[Object state comparisons]
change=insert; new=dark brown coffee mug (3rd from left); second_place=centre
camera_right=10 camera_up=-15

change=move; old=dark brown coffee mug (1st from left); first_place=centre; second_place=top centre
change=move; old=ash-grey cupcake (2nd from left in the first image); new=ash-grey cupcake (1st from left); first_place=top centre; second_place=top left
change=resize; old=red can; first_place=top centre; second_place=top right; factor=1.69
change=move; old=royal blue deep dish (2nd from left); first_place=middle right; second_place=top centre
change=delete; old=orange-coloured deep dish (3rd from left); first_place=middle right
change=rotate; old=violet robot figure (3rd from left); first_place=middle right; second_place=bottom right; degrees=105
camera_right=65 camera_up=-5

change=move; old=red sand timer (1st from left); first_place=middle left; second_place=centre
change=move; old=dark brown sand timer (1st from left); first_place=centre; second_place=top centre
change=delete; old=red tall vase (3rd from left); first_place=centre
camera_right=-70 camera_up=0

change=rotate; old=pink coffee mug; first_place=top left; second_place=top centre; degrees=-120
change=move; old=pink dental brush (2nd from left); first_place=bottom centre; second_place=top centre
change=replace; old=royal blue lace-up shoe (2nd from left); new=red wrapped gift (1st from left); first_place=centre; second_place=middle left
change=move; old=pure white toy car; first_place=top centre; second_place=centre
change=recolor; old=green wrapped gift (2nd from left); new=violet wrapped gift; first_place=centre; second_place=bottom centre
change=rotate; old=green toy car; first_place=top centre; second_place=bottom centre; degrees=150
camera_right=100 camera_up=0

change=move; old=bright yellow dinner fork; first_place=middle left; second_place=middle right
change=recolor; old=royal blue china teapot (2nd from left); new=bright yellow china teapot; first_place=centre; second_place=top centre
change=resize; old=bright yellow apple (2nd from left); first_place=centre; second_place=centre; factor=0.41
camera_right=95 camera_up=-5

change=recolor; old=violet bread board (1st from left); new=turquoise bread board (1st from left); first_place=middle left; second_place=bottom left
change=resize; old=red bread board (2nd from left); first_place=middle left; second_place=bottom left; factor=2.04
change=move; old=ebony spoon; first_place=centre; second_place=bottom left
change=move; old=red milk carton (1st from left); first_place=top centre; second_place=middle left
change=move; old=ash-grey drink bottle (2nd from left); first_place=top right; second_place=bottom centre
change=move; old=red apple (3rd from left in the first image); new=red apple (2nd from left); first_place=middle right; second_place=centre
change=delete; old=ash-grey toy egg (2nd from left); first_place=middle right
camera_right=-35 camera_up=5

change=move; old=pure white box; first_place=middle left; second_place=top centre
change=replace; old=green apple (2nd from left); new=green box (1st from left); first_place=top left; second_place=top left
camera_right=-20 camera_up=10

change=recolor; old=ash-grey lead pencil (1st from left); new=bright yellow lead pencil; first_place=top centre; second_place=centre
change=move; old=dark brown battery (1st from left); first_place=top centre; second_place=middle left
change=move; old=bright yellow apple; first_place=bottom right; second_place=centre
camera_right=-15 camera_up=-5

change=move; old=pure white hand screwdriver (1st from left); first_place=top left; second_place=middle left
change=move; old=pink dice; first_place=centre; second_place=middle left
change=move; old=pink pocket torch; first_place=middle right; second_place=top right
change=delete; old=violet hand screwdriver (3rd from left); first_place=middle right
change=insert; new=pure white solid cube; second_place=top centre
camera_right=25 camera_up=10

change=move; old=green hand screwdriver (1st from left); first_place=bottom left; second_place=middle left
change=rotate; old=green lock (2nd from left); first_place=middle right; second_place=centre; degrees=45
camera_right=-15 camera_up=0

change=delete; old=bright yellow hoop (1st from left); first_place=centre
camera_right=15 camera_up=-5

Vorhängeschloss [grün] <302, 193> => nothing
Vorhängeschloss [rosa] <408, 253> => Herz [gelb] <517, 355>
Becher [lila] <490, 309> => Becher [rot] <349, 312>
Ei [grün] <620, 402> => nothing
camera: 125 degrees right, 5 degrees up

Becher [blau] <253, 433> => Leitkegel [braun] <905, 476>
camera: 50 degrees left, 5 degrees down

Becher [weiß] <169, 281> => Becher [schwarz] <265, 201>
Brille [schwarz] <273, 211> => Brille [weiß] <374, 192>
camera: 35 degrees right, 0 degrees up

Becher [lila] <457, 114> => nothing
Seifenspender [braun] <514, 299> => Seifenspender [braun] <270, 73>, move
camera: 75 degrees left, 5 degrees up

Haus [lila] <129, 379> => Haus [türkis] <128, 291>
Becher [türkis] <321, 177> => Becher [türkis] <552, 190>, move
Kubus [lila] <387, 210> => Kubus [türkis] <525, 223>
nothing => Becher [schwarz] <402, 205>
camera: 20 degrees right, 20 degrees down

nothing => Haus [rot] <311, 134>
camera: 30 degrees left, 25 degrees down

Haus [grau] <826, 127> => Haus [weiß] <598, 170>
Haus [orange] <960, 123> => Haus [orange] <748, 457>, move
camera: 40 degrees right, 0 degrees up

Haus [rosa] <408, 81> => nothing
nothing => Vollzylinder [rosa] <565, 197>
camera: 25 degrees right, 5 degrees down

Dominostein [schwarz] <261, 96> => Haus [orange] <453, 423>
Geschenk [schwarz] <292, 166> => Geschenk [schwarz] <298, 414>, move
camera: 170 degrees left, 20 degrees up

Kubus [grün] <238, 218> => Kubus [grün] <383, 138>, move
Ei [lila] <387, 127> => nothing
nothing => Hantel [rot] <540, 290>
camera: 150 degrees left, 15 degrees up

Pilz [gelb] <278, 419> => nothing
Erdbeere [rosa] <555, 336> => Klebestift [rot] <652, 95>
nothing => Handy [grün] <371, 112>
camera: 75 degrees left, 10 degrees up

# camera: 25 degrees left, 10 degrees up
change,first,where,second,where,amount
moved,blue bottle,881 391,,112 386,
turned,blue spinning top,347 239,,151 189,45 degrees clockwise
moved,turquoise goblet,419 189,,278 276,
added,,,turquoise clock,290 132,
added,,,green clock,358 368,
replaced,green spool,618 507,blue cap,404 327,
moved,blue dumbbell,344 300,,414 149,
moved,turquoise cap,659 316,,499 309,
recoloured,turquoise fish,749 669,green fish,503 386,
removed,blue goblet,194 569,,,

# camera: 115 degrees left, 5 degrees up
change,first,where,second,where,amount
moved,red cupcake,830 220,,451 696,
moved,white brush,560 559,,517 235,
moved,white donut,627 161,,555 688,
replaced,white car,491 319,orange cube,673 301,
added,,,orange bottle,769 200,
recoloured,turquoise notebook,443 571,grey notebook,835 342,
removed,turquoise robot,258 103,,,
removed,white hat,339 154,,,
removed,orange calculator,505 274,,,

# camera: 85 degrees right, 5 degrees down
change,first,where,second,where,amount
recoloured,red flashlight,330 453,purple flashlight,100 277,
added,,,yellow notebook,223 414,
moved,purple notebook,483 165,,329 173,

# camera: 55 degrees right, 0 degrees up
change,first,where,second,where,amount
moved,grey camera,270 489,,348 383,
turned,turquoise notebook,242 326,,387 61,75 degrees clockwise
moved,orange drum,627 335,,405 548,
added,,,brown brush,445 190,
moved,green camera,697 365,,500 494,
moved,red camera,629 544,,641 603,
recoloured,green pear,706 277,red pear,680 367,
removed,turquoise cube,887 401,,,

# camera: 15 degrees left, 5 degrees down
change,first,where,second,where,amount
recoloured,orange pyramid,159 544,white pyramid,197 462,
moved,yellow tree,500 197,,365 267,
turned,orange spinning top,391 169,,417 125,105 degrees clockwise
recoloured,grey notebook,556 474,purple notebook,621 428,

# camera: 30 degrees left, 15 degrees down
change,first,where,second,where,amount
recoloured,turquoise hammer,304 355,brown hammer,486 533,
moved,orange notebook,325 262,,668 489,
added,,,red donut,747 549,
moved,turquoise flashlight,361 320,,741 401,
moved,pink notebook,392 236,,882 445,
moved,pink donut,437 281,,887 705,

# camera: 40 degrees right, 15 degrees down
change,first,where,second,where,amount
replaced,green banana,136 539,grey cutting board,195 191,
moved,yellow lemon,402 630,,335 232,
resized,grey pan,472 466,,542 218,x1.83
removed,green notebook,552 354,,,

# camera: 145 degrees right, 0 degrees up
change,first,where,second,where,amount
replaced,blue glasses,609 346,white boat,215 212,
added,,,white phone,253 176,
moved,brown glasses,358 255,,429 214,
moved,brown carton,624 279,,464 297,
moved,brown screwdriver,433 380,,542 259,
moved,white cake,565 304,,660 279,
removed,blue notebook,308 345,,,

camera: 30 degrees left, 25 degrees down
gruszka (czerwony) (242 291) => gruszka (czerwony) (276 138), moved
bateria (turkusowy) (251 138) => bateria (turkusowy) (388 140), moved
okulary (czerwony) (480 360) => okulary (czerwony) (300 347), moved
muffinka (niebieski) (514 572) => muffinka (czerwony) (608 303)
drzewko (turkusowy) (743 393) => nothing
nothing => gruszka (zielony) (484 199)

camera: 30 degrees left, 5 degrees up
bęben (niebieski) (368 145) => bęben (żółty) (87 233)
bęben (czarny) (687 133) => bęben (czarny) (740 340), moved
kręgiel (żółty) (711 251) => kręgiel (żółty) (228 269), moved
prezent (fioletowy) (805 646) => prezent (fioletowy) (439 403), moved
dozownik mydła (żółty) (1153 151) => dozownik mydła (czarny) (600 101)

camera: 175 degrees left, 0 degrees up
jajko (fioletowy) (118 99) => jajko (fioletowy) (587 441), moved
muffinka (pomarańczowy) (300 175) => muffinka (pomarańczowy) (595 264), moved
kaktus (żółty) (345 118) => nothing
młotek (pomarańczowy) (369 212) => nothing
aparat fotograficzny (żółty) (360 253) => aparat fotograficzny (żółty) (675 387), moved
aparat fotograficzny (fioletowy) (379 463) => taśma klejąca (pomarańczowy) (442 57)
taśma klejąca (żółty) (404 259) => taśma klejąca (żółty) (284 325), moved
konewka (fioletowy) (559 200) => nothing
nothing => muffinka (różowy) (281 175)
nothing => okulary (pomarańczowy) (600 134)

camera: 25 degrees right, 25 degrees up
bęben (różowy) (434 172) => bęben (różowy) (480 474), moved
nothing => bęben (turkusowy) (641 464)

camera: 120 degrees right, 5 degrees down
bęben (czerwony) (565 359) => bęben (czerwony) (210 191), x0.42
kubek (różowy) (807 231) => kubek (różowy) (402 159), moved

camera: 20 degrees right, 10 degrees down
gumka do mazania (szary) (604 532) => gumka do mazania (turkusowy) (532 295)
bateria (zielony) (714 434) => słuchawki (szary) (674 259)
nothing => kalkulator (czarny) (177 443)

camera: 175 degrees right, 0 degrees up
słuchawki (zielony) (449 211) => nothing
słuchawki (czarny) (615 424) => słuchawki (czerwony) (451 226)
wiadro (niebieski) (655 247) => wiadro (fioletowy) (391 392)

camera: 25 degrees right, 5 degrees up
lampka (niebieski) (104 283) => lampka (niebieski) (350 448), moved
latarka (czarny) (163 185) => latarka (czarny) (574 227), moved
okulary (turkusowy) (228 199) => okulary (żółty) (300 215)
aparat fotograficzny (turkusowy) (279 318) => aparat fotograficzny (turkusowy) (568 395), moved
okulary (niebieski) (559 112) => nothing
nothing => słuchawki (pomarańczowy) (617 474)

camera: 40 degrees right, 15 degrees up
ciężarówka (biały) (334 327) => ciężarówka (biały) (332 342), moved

> _EXERCISE DIRECTIONS_: Filter the entries down to the lines that include the string "Vorhängeschloss".

> _SOLUTION FOR THIS PROBLEM_:
Vorhängeschloss [grün] <302, 193> => nothing
Vorhängeschloss [rosa] <408, 253> => Herz [gelb] <517, 355>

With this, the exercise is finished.